[Start of section]

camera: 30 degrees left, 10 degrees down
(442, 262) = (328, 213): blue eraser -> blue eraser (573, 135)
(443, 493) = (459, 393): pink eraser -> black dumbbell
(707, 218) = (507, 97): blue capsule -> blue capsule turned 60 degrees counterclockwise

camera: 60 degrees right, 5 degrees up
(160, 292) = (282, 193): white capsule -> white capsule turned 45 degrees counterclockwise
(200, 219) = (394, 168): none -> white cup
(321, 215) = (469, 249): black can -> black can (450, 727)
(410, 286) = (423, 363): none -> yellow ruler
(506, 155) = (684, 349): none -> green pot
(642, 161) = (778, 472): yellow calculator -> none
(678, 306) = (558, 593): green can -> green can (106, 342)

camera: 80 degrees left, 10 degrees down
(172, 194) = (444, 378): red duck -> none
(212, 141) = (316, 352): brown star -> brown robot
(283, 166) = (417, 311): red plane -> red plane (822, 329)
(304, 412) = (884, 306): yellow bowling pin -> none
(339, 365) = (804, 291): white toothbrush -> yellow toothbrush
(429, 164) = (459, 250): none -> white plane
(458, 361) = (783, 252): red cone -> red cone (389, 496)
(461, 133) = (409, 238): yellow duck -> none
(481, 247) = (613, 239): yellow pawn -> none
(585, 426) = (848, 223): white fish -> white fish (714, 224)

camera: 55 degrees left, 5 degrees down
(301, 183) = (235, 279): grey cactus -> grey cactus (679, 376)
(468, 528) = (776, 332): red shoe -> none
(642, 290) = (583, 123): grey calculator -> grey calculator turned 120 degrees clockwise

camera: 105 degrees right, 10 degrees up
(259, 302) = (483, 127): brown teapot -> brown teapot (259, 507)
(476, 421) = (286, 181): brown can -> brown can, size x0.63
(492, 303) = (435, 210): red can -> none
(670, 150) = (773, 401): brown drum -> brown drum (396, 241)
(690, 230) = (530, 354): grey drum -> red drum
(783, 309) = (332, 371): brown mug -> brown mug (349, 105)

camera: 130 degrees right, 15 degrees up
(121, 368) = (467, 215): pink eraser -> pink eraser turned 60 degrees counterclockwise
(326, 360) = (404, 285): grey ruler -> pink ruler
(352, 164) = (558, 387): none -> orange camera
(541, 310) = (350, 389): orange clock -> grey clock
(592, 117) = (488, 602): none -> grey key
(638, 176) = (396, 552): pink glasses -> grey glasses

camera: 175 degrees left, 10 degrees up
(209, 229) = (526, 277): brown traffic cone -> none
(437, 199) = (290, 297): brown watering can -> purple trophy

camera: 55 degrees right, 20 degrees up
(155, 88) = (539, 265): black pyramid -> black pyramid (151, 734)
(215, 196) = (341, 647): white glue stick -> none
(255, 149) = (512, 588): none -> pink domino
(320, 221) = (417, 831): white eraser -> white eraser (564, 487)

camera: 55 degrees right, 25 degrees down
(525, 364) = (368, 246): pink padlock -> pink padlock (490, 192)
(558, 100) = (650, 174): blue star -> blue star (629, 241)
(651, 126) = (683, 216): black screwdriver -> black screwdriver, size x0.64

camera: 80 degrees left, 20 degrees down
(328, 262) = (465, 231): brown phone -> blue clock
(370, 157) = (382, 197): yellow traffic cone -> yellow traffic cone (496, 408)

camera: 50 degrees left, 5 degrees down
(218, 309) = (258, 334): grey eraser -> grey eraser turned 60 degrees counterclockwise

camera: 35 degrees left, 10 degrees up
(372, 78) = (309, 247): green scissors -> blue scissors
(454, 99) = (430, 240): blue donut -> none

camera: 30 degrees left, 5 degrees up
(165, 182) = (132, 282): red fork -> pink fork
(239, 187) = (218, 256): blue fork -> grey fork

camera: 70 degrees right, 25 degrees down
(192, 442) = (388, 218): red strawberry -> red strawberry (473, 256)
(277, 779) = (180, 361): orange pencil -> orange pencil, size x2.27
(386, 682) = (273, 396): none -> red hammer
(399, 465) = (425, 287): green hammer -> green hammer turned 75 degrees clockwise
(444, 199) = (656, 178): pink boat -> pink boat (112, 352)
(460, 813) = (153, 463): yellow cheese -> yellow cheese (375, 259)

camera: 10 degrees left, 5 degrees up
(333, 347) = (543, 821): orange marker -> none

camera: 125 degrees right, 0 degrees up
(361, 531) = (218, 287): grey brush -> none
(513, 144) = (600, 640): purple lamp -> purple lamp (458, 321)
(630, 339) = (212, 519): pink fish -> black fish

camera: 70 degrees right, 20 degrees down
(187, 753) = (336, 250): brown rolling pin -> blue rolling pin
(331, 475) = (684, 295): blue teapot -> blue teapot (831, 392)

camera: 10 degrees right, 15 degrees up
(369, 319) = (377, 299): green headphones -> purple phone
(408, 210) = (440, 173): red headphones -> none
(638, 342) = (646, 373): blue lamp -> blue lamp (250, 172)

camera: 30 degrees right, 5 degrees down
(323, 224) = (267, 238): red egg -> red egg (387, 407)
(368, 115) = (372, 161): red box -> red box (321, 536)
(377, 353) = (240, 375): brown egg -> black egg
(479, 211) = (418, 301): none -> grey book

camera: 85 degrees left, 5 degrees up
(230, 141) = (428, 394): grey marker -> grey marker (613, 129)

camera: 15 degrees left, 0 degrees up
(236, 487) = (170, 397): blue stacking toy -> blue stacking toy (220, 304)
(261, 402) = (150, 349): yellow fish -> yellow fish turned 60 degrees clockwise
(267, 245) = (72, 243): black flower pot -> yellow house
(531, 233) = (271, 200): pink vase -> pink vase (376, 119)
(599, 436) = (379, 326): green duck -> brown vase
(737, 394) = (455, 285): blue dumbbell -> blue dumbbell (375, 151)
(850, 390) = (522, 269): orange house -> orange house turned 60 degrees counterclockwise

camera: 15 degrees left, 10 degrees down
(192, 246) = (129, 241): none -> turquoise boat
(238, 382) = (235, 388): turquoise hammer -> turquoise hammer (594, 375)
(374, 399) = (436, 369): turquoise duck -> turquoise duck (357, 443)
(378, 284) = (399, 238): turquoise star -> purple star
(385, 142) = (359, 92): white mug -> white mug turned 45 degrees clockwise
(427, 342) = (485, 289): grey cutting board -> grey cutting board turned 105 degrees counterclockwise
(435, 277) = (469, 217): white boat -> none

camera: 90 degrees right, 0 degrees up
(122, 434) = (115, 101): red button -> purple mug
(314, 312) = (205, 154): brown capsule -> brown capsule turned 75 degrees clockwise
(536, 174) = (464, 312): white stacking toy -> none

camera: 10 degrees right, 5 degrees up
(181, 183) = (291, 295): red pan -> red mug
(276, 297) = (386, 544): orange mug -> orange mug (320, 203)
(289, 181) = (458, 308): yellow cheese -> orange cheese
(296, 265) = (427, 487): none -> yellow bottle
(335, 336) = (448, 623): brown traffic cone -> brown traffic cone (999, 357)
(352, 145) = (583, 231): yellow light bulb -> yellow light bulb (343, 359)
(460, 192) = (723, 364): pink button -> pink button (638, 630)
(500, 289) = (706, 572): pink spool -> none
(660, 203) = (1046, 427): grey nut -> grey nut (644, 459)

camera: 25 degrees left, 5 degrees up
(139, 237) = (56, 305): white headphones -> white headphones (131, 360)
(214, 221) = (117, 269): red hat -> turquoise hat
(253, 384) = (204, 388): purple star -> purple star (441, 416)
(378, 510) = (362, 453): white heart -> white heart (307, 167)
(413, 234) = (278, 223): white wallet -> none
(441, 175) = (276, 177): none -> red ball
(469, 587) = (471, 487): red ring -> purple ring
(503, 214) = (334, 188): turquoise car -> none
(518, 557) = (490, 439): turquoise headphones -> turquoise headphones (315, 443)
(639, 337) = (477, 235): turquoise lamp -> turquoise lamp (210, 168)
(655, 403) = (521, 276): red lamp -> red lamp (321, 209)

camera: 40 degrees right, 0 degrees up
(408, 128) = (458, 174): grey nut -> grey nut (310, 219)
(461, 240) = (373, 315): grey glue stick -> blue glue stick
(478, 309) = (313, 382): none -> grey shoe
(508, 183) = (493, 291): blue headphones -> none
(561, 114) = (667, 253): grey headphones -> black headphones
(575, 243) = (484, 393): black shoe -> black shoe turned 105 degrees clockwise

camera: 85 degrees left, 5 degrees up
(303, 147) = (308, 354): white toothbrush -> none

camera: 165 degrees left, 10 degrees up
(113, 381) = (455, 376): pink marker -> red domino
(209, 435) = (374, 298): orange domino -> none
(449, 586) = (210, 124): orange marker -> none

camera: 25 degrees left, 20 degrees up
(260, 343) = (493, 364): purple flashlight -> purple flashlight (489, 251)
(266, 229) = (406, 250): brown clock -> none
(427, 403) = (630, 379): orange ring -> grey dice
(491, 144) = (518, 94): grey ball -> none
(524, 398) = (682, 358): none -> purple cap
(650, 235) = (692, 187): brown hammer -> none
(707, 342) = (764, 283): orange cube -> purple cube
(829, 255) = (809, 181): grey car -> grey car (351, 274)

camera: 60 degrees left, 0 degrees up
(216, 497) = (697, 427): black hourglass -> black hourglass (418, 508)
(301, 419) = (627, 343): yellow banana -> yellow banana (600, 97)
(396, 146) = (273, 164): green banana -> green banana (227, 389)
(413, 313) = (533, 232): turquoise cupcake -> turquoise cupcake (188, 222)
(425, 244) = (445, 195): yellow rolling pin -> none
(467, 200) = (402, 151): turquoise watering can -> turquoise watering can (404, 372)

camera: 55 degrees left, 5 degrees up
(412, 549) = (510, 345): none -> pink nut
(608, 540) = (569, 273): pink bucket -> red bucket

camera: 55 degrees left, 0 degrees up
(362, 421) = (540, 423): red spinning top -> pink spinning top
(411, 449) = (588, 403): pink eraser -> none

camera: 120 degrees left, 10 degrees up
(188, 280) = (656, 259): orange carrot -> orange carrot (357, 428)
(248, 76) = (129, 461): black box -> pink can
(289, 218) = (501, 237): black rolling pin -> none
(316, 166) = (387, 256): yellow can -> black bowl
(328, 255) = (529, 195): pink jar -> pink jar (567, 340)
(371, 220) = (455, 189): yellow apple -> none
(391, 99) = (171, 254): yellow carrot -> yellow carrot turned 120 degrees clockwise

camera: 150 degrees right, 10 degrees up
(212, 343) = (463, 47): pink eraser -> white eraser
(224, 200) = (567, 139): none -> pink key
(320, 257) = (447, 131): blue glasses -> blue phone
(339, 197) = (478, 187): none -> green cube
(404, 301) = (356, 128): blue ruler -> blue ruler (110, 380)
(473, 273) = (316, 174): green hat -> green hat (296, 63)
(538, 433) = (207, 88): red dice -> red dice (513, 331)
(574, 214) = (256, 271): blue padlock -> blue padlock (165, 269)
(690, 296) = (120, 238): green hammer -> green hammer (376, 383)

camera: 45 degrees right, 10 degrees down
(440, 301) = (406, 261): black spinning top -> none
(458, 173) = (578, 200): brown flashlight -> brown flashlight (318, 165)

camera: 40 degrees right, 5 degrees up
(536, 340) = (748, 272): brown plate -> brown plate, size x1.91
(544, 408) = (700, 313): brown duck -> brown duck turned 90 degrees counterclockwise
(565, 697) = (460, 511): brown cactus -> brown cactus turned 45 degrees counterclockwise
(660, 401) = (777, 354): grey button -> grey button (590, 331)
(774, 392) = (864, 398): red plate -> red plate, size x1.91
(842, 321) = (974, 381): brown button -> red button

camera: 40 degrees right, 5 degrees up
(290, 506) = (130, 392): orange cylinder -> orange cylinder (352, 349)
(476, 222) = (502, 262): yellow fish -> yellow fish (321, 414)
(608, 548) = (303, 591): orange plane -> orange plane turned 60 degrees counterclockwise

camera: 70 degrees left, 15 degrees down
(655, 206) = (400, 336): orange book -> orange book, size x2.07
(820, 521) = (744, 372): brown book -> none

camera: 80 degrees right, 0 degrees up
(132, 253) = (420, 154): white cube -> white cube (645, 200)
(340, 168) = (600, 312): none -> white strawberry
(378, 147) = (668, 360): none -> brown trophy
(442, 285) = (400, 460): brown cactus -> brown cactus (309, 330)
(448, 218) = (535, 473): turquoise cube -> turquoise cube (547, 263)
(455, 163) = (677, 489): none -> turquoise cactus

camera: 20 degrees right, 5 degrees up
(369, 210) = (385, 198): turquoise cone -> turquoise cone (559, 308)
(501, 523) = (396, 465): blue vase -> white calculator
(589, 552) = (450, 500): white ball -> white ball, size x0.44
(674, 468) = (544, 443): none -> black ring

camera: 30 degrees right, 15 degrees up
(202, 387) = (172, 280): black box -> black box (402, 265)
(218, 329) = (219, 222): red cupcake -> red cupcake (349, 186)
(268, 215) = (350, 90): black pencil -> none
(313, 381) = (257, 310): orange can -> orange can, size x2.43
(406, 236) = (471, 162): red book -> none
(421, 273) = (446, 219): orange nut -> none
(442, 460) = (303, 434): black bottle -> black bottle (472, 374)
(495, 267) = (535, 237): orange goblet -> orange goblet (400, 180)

[End of section]

■ Directions for this task:
From the records above, give again exactly the lines running from the line with "(316, 166) = (387, 256): yellow" to the line with "(538, 433) = (207, 88): red", inclusive.

■ Output of the exercise:
(316, 166) = (387, 256): yellow can -> black bowl
(328, 255) = (529, 195): pink jar -> pink jar (567, 340)
(371, 220) = (455, 189): yellow apple -> none
(391, 99) = (171, 254): yellow carrot -> yellow carrot turned 120 degrees clockwise

camera: 150 degrees right, 10 degrees up
(212, 343) = (463, 47): pink eraser -> white eraser
(224, 200) = (567, 139): none -> pink key
(320, 257) = (447, 131): blue glasses -> blue phone
(339, 197) = (478, 187): none -> green cube
(404, 301) = (356, 128): blue ruler -> blue ruler (110, 380)
(473, 273) = (316, 174): green hat -> green hat (296, 63)
(538, 433) = (207, 88): red dice -> red dice (513, 331)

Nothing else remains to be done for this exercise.